Could you restate every entry word for word, minus the pictures?
++++++++++
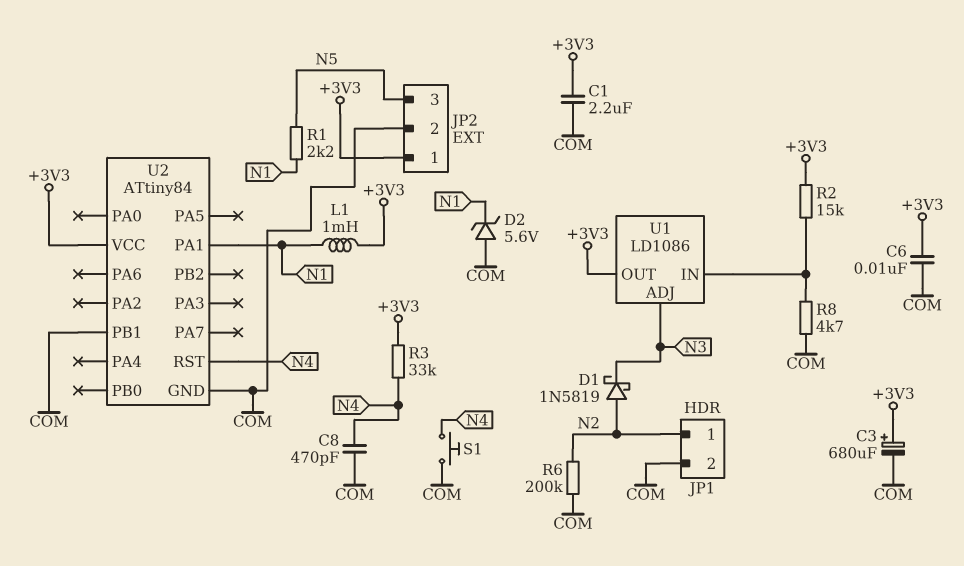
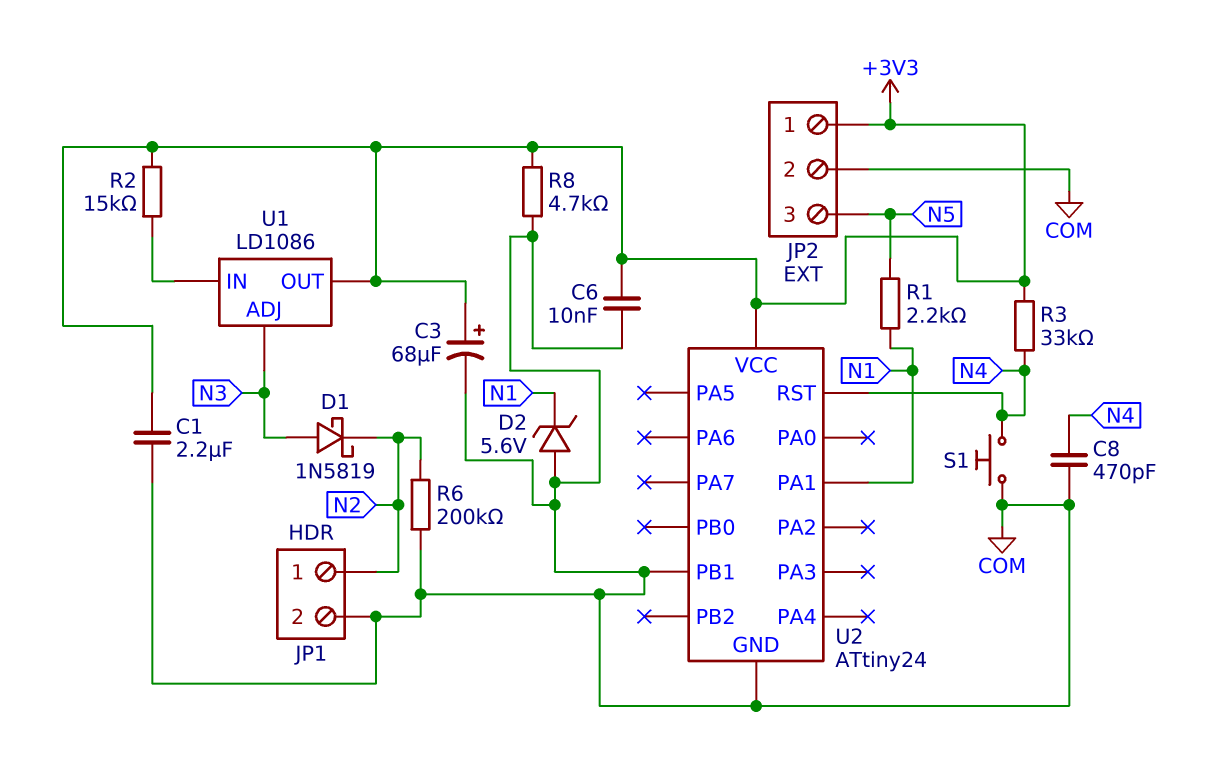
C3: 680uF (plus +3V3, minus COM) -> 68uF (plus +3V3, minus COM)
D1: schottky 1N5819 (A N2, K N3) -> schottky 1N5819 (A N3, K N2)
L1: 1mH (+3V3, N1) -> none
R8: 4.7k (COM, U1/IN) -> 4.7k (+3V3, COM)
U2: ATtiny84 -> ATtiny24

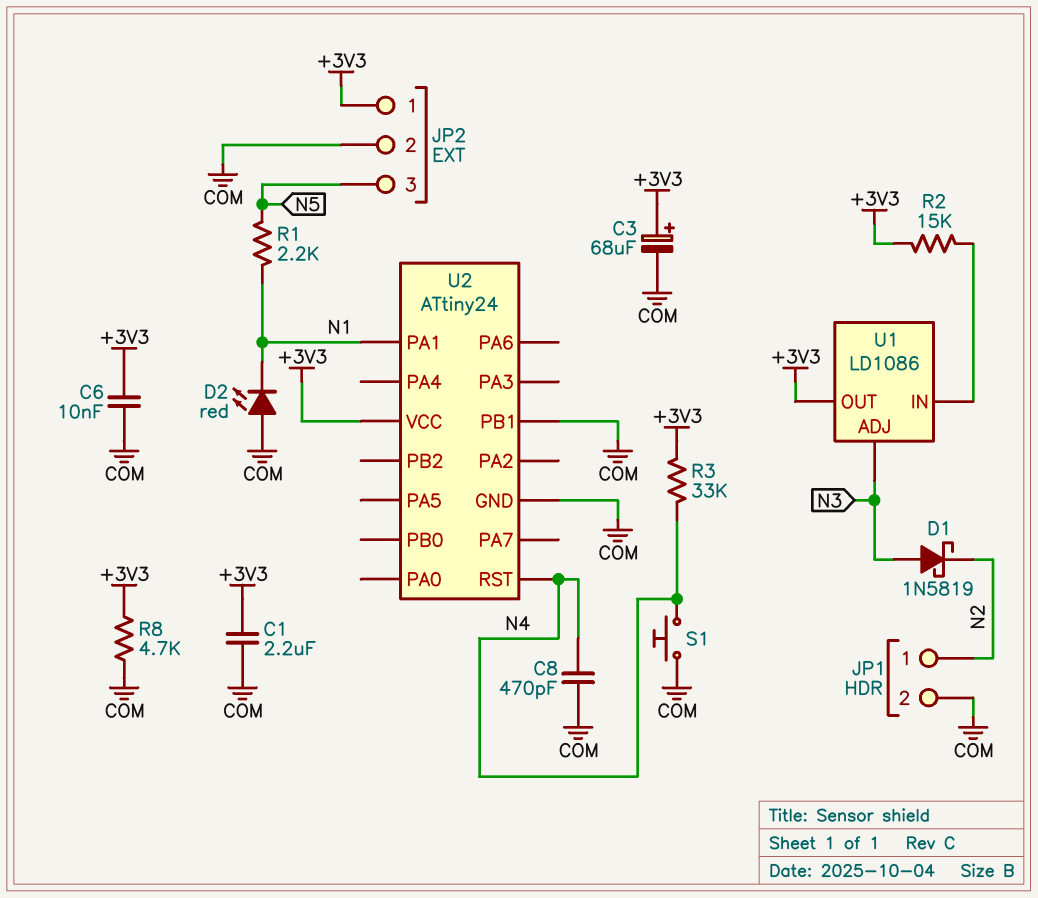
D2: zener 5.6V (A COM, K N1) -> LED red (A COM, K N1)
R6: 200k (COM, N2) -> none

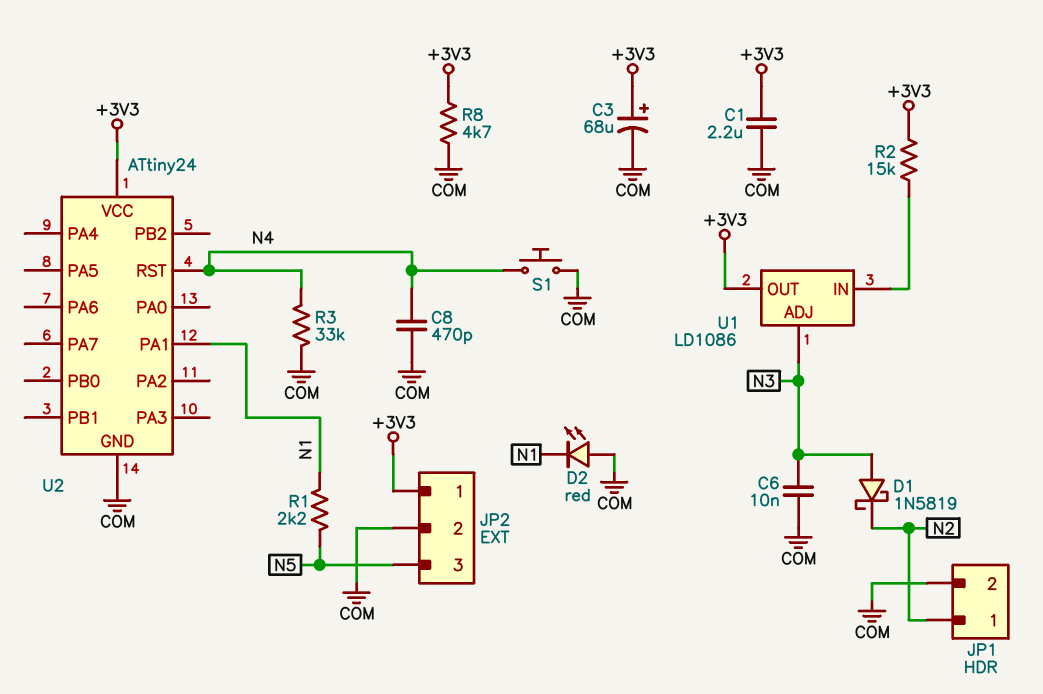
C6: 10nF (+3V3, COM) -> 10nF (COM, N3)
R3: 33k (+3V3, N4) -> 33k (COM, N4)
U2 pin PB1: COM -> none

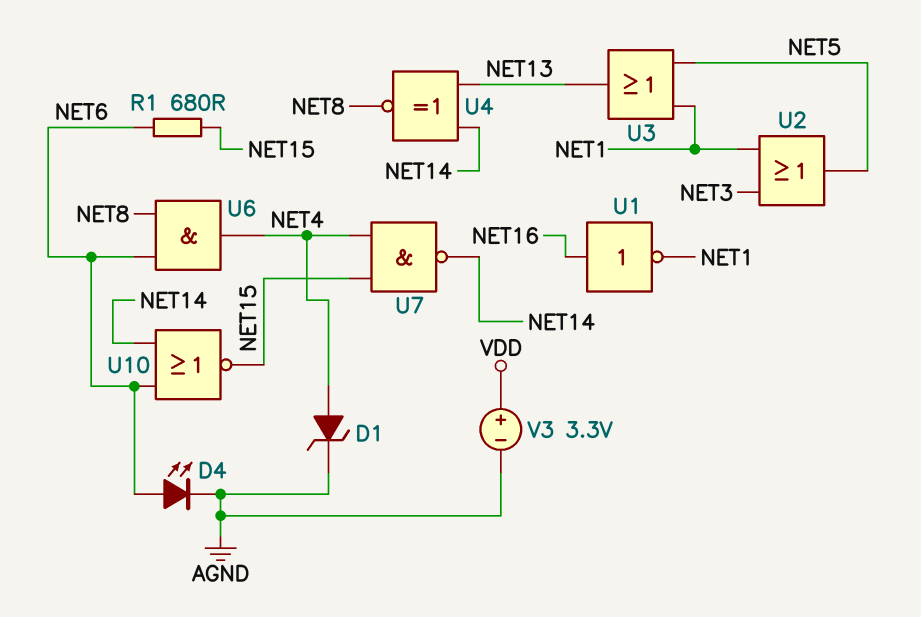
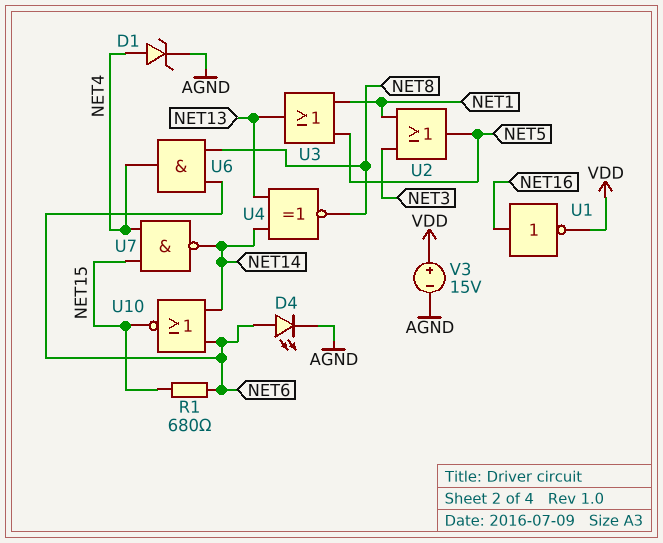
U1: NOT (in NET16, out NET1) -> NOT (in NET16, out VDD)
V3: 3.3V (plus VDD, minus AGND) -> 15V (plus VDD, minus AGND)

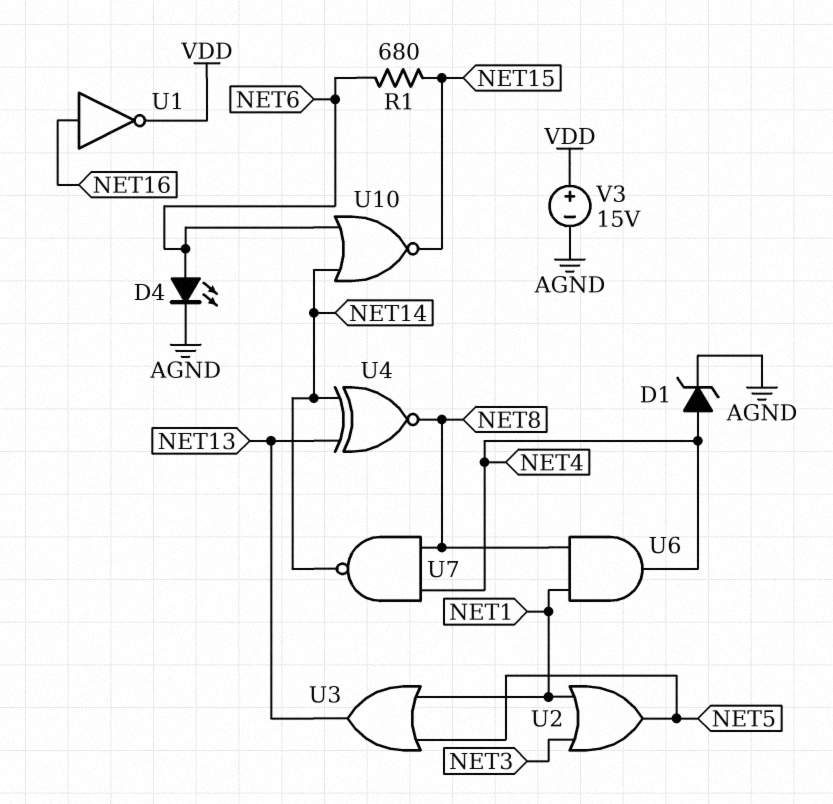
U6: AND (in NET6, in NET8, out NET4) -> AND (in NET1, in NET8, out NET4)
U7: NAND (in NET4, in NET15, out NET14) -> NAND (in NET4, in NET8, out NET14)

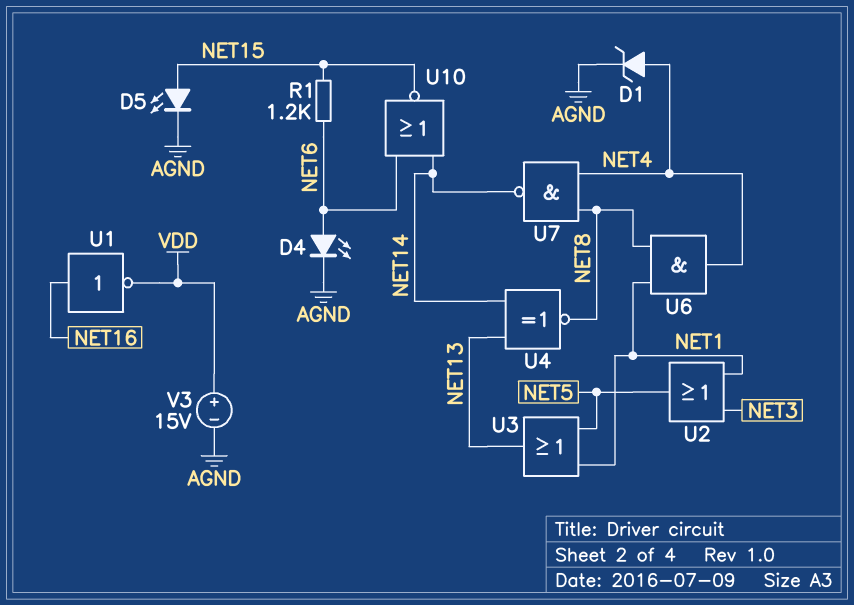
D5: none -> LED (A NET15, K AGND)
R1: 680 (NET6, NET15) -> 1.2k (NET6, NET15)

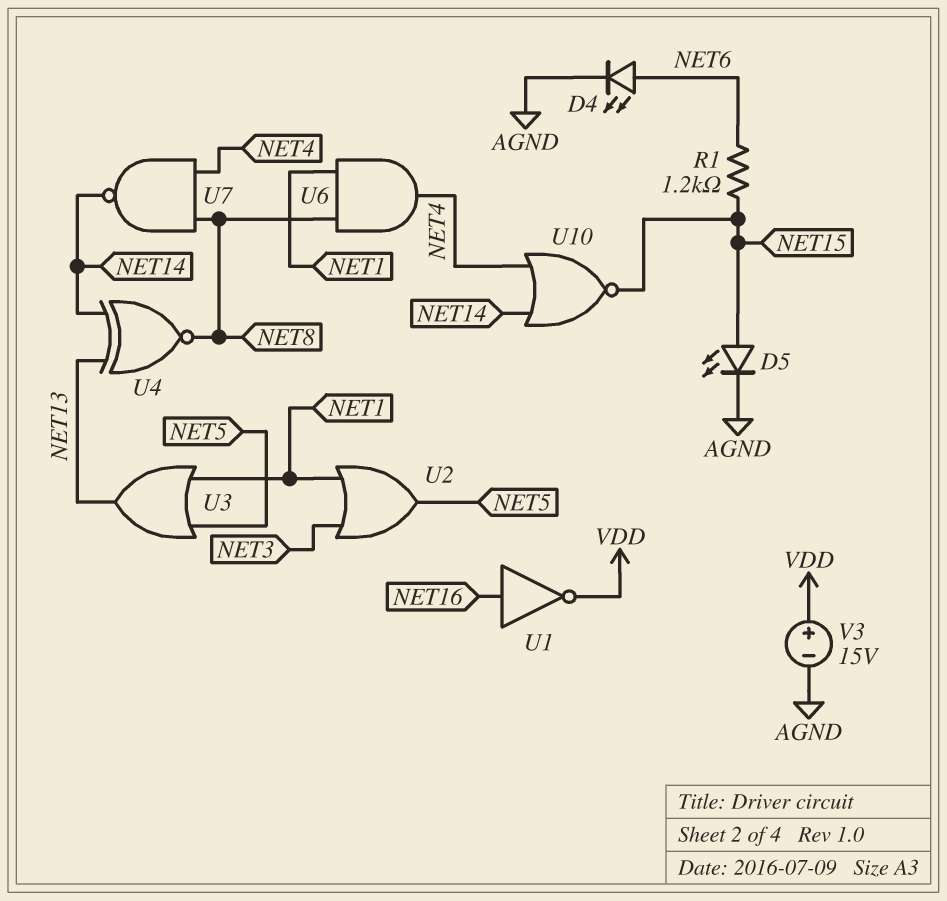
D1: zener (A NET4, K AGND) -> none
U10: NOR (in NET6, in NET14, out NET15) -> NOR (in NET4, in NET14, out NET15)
++++++++++
#### SOLVED PROBLEM
C3: 680uF (plus +3V3, minus COM) -> 68uF (plus +3V3, minus COM)
D1: schottky 1N5819 (A N2, K N3) -> schottky 1N5819 (A N3, K N2)
L1: 1mH (+3V3, N1) -> none
R8: 4.7k (COM, U1/IN) -> 4.7k (+3V3, COM)
U2: ATtiny84 -> ATtiny24

D2: zener 5.6V (A COM, K N1) -> LED red (A COM, K N1)
R6: 200k (COM, N2) -> none

C6: 10nF (+3V3, COM) -> 10nF (COM, N3)
R3: 33k (+3V3, N4) -> 33k (COM, N4)
U2 pin PB1: COM -> none

U1: NOT (in NET16, out NET1) -> NOT (in NET16, out VDD)
V3: 3.3V (plus VDD, minus AGND) -> 15V (plus VDD, minus AGND)

U6: AND (in NET6, in NET8, out NET4) -> AND (in NET1, in NET8, out NET4)
U7: NAND (in NET4, in NET15, out NET14) -> NAND (in NET4, in NET8, out NET14)

D5: none -> LED (A NET15, K AGND)
R1: 680 (NET6, NET15) -> 1.2k (NET6, NET15)

D1: zener (A NET4, K AGND) -> none
U10: NOR (in NET6, in NET14, out NET15) -> NOR (in NET4, in NET14, out NET15)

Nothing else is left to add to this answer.